◆ ASSIGNED TASK
Give again the lines of the data from its first line through the line with "R3: 1.3k (+12V, n16) -> 10k (+12V, n16)". Change nothing.

Detected change data:
★ ★ ★ ★ ★
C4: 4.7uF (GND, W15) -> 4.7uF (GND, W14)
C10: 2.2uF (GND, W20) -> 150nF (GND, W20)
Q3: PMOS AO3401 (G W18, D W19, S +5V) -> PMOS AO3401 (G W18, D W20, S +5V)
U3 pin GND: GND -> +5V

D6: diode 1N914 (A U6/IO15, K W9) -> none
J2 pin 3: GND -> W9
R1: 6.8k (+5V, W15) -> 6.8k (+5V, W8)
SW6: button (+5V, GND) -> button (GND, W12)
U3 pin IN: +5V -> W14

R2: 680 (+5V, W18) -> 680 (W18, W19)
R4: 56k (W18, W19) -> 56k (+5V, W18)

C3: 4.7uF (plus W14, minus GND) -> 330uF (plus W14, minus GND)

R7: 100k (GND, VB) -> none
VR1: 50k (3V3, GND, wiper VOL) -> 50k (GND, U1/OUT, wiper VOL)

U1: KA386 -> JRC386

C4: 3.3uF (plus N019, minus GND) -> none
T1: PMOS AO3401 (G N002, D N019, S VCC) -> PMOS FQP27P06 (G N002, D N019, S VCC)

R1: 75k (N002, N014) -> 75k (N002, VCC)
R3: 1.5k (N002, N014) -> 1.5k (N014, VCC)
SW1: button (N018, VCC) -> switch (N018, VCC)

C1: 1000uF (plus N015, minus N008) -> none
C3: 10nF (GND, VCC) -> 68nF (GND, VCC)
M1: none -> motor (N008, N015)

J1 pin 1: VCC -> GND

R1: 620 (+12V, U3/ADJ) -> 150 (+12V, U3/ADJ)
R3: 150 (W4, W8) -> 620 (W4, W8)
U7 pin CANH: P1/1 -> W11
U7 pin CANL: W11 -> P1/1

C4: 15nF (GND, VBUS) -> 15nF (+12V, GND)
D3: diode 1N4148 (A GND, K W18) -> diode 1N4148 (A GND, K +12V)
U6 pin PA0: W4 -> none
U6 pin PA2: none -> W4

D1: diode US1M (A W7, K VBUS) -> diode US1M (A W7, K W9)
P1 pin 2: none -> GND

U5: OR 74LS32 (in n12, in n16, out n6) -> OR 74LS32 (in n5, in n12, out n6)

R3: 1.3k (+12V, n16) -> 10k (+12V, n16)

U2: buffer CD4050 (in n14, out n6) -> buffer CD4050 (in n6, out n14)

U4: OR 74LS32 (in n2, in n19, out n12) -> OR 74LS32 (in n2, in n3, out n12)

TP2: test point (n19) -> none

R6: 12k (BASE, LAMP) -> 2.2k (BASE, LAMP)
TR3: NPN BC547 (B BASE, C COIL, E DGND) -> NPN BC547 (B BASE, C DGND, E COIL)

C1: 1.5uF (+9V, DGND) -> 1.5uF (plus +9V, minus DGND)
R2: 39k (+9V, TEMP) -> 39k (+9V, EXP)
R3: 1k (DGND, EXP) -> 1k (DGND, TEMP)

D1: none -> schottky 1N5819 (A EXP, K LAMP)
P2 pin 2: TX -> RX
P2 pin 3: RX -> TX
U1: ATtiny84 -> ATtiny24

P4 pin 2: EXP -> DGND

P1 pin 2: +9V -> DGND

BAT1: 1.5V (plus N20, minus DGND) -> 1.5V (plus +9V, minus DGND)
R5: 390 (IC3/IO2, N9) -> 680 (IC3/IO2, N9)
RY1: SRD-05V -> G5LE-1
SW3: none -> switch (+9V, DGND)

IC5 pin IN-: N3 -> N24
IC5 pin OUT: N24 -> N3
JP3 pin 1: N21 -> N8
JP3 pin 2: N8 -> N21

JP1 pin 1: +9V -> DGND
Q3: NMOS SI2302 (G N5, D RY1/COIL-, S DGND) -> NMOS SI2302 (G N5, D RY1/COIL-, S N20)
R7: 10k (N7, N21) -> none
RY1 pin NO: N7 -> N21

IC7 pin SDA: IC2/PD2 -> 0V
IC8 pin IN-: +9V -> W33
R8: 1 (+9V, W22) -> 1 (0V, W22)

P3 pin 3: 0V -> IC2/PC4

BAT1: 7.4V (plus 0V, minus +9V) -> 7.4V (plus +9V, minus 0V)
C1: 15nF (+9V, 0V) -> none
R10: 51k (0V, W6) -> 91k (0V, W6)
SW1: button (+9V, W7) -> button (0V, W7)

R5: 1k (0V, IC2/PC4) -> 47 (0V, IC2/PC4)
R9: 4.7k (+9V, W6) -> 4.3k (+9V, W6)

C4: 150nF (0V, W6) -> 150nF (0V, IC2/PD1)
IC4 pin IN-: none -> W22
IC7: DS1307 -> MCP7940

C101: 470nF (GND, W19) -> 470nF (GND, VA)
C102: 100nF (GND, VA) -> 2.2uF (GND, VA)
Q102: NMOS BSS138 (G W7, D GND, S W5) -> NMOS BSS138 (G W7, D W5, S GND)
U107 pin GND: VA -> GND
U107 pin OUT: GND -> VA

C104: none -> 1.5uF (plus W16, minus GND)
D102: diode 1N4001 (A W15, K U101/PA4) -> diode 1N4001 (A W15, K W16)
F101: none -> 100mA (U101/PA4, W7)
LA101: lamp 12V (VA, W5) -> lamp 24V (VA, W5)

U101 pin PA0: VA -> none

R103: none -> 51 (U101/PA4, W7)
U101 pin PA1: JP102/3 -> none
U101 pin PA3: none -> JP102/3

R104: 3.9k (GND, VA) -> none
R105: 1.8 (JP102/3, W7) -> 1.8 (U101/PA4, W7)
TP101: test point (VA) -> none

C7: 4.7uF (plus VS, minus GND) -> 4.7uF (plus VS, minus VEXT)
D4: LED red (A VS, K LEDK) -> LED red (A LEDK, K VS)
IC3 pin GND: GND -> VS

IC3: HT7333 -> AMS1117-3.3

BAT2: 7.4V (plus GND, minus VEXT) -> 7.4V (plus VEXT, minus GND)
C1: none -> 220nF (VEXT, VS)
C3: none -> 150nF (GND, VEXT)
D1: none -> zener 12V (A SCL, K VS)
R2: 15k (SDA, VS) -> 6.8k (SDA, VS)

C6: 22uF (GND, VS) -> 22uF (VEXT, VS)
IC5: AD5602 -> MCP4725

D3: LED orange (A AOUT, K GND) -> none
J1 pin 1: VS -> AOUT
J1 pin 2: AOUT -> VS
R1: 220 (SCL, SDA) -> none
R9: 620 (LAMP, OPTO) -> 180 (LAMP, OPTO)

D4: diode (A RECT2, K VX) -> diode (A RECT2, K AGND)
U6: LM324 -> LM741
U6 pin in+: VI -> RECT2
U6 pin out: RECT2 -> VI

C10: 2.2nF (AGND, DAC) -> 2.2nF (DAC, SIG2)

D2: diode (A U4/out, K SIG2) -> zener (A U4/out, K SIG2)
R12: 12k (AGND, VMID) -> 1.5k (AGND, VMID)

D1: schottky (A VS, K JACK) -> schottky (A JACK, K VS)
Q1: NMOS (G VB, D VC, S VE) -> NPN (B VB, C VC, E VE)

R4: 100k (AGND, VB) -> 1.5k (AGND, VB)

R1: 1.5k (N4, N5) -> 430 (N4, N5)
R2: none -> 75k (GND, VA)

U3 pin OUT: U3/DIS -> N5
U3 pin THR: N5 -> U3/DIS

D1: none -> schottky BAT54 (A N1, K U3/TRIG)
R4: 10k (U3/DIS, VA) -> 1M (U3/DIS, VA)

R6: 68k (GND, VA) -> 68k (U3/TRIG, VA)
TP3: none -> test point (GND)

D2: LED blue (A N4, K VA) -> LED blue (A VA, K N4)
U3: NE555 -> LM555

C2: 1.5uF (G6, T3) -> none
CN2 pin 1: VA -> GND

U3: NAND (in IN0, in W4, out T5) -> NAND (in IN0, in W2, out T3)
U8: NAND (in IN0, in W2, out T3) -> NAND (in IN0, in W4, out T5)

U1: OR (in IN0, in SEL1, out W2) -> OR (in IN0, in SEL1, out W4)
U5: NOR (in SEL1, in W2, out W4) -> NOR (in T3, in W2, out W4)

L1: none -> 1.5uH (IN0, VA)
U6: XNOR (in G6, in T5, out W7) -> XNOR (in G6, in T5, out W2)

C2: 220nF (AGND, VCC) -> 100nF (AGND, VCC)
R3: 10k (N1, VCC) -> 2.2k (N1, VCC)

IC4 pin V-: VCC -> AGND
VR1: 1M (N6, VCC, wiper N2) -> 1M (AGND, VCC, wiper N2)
★ ★ ★ ★ ★
◆ TASK SOLUTION
C4: 4.7uF (GND, W15) -> 4.7uF (GND, W14)
C10: 2.2uF (GND, W20) -> 150nF (GND, W20)
Q3: PMOS AO3401 (G W18, D W19, S +5V) -> PMOS AO3401 (G W18, D W20, S +5V)
U3 pin GND: GND -> +5V

D6: diode 1N914 (A U6/IO15, K W9) -> none
J2 pin 3: GND -> W9
R1: 6.8k (+5V, W15) -> 6.8k (+5V, W8)
SW6: button (+5V, GND) -> button (GND, W12)
U3 pin IN: +5V -> W14

R2: 680 (+5V, W18) -> 680 (W18, W19)
R4: 56k (W18, W19) -> 56k (+5V, W18)

C3: 4.7uF (plus W14, minus GND) -> 330uF (plus W14, minus GND)

R7: 100k (GND, VB) -> none
VR1: 50k (3V3, GND, wiper VOL) -> 50k (GND, U1/OUT, wiper VOL)

U1: KA386 -> JRC386

C4: 3.3uF (plus N019, minus GND) -> none
T1: PMOS AO3401 (G N002, D N019, S VCC) -> PMOS FQP27P06 (G N002, D N019, S VCC)

R1: 75k (N002, N014) -> 75k (N002, VCC)
R3: 1.5k (N002, N014) -> 1.5k (N014, VCC)
SW1: button (N018, VCC) -> switch (N018, VCC)

C1: 1000uF (plus N015, minus N008) -> none
C3: 10nF (GND, VCC) -> 68nF (GND, VCC)
M1: none -> motor (N008, N015)

J1 pin 1: VCC -> GND

R1: 620 (+12V, U3/ADJ) -> 150 (+12V, U3/ADJ)
R3: 150 (W4, W8) -> 620 (W4, W8)
U7 pin CANH: P1/1 -> W11
U7 pin CANL: W11 -> P1/1

C4: 15nF (GND, VBUS) -> 15nF (+12V, GND)
D3: diode 1N4148 (A GND, K W18) -> diode 1N4148 (A GND, K +12V)
U6 pin PA0: W4 -> none
U6 pin PA2: none -> W4

D1: diode US1M (A W7, K VBUS) -> diode US1M (A W7, K W9)
P1 pin 2: none -> GND

U5: OR 74LS32 (in n12, in n16, out n6) -> OR 74LS32 (in n5, in n12, out n6)

R3: 1.3k (+12V, n16) -> 10k (+12V, n16)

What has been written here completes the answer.